*Listed records:*

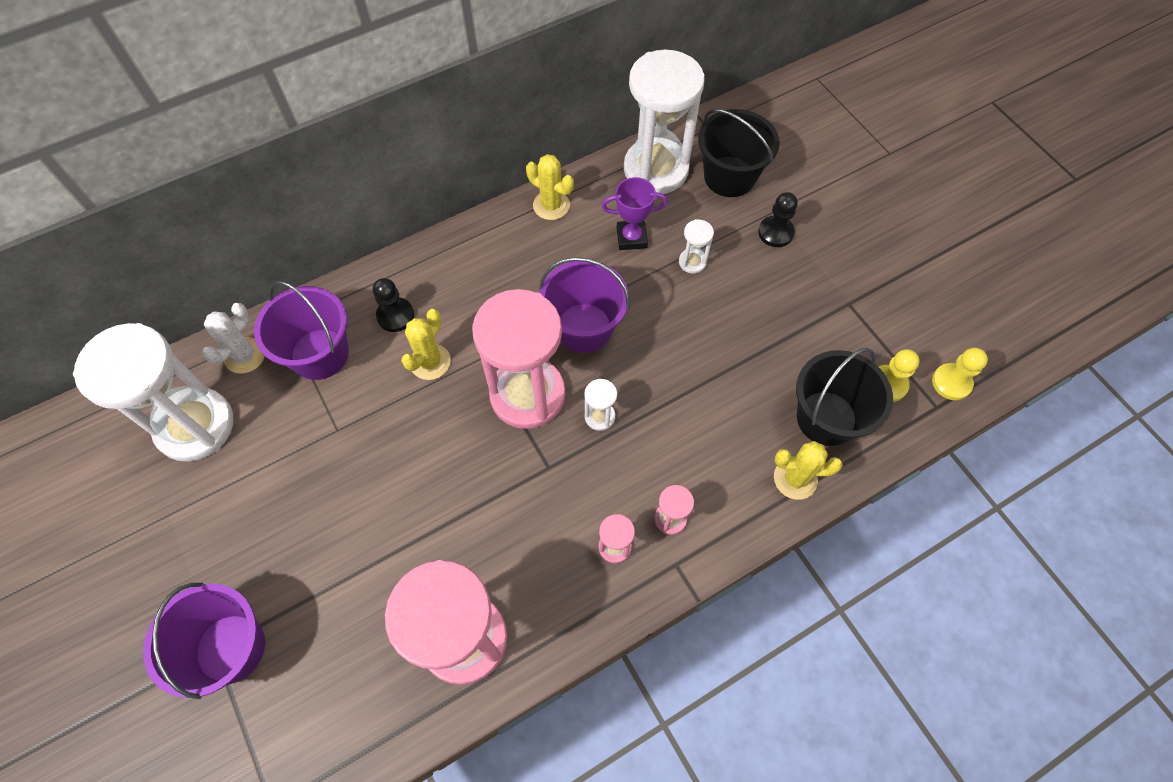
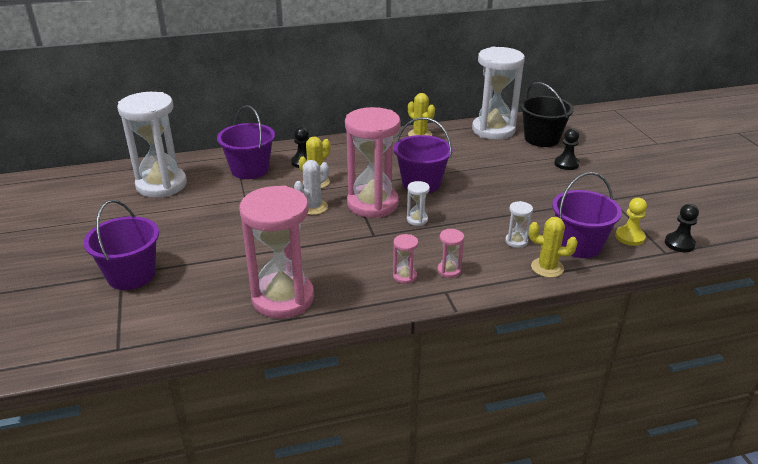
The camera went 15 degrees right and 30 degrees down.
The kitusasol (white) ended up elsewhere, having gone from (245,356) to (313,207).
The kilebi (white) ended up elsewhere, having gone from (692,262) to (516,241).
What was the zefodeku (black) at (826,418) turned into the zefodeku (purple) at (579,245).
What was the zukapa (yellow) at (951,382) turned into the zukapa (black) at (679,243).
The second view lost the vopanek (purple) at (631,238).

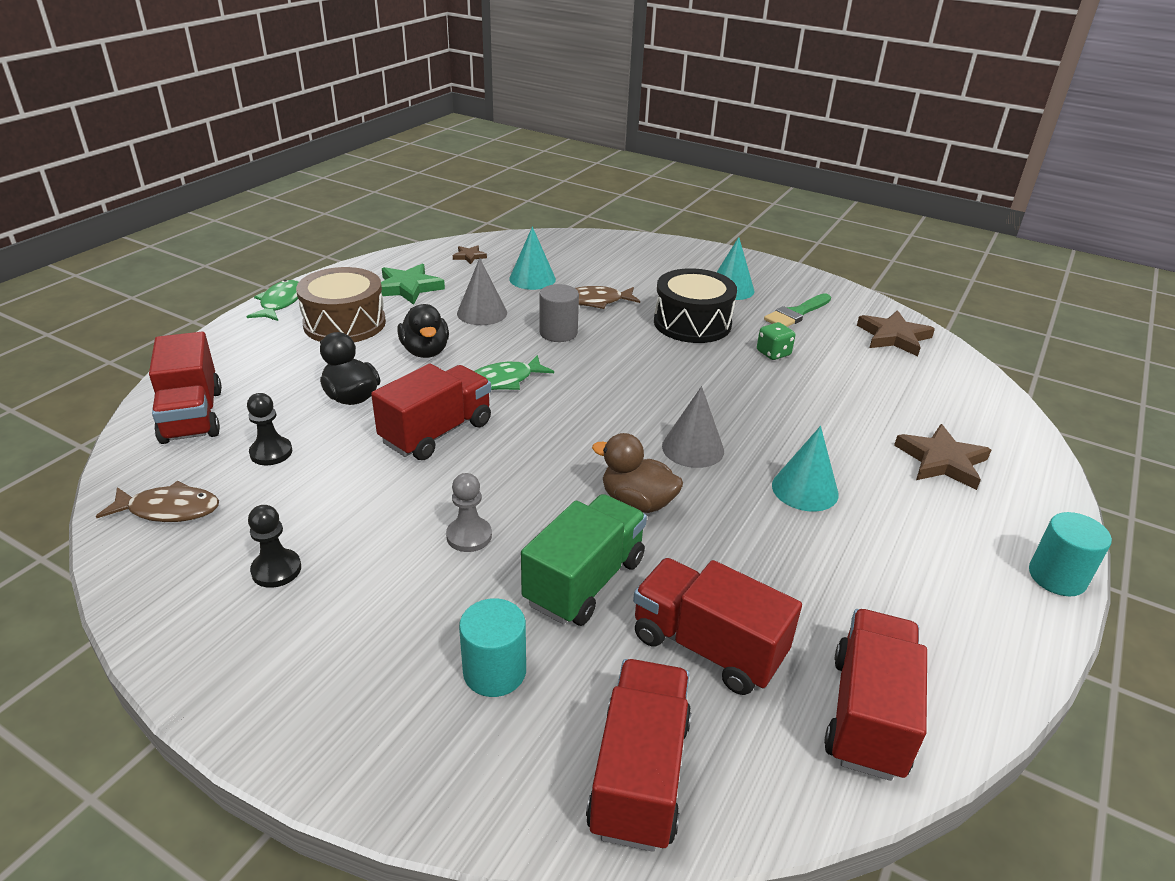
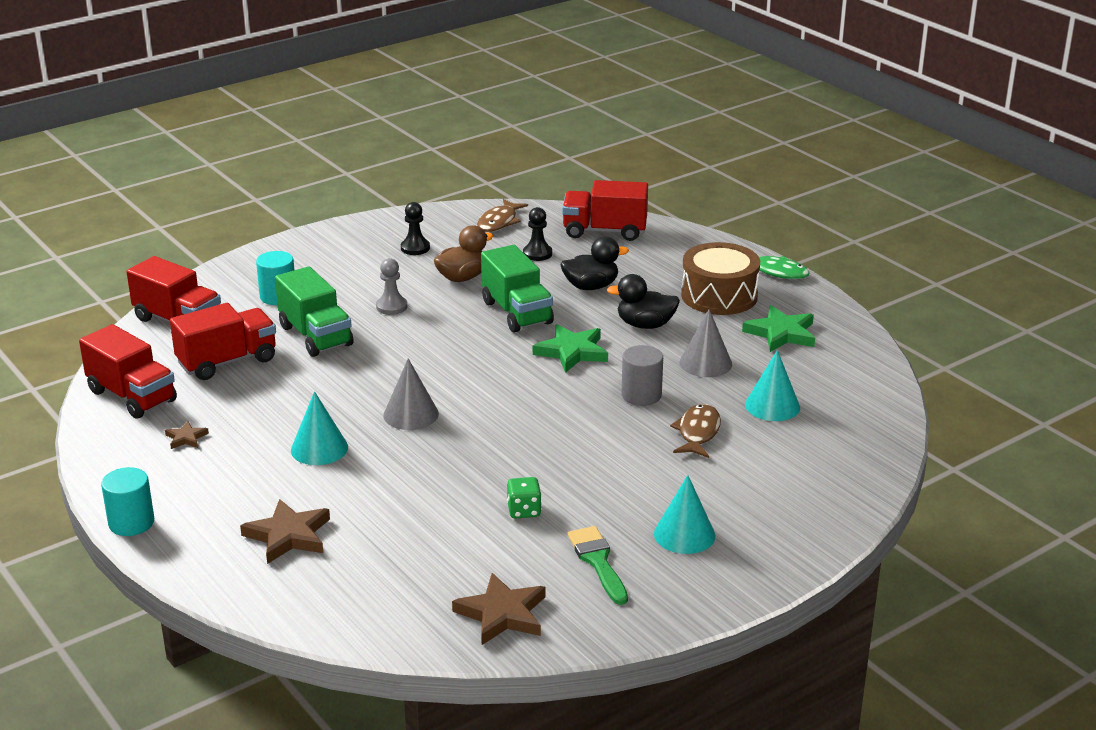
The camera went 115 degrees right and 5 degrees down.
The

*Problem to work on:*
The records above are to be quoted exactly, with all pictures left out.

*Result of the exercise:*
The camera went 15 degrees right and 30 degrees down.
The kitusasol (white) ended up elsewhere, having gone from (245,356) to (313,207).
The kilebi (white) ended up elsewhere, having gone from (692,262) to (516,241).
What was the zefodeku (black) at (826,418) turned into the zefodeku (purple) at (579,245).
What was the zukapa (yellow) at (951,382) turned into the zukapa (black) at (679,243).
The second view lost the vopanek (purple) at (631,238).

The camera went 115 degrees right and 5 degrees down.
The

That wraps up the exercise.